Ordered vertex lists
____________________

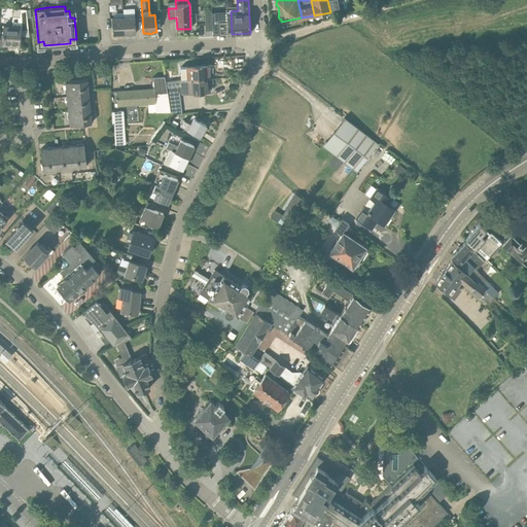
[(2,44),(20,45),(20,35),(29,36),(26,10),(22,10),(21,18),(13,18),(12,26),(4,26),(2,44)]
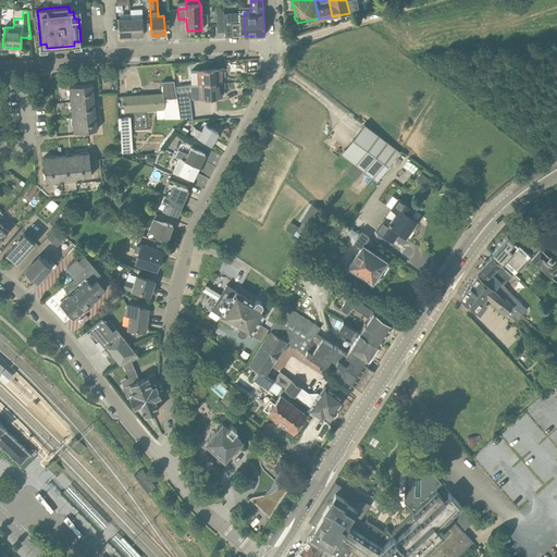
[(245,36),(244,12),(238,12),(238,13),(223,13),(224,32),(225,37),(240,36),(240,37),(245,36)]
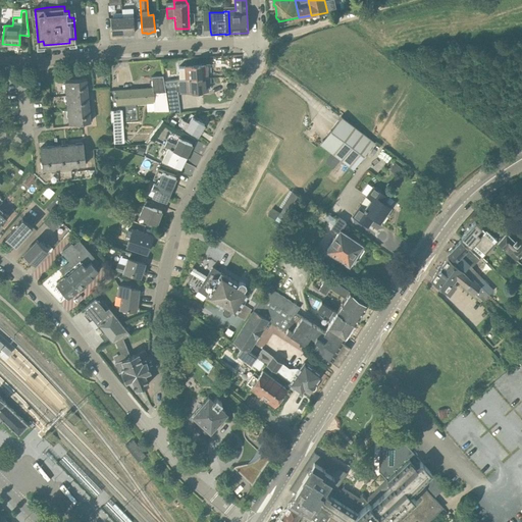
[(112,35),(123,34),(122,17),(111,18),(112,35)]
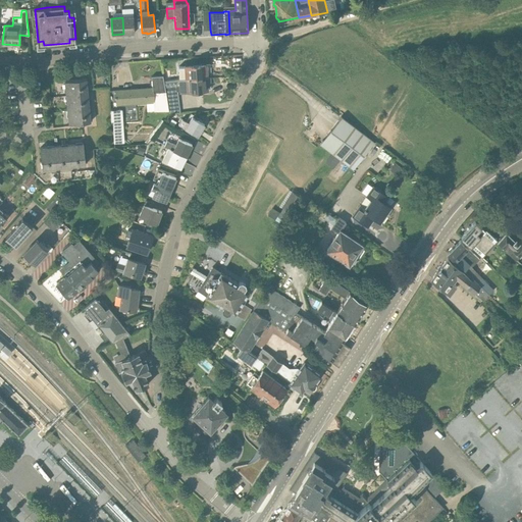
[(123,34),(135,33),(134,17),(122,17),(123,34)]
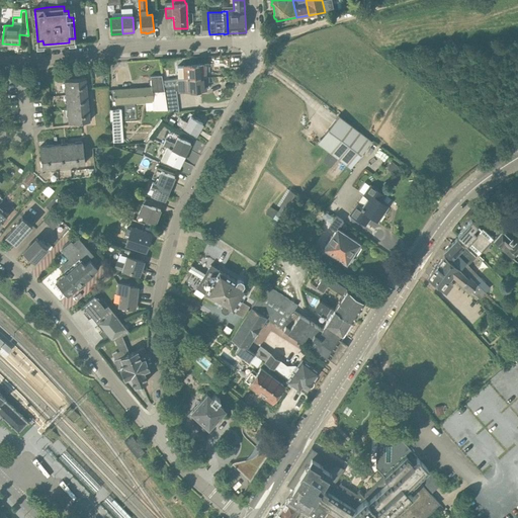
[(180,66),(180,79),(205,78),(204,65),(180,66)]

____________________

#### WHAT TO PRODUCE:
Print, word for word, every entry shown above; the pictures stay out.

#### YOUR RESPONSE:
[(2,44),(20,45),(20,35),(29,36),(26,10),(22,10),(21,18),(13,18),(12,26),(4,26),(2,44)]
[(245,36),(244,12),(238,12),(238,13),(223,13),(224,32),(225,37),(240,36),(240,37),(245,36)]
[(112,35),(123,34),(122,17),(111,18),(112,35)]
[(123,34),(135,33),(134,17),(122,17),(123,34)]
[(180,66),(180,79),(205,78),(204,65),(180,66)]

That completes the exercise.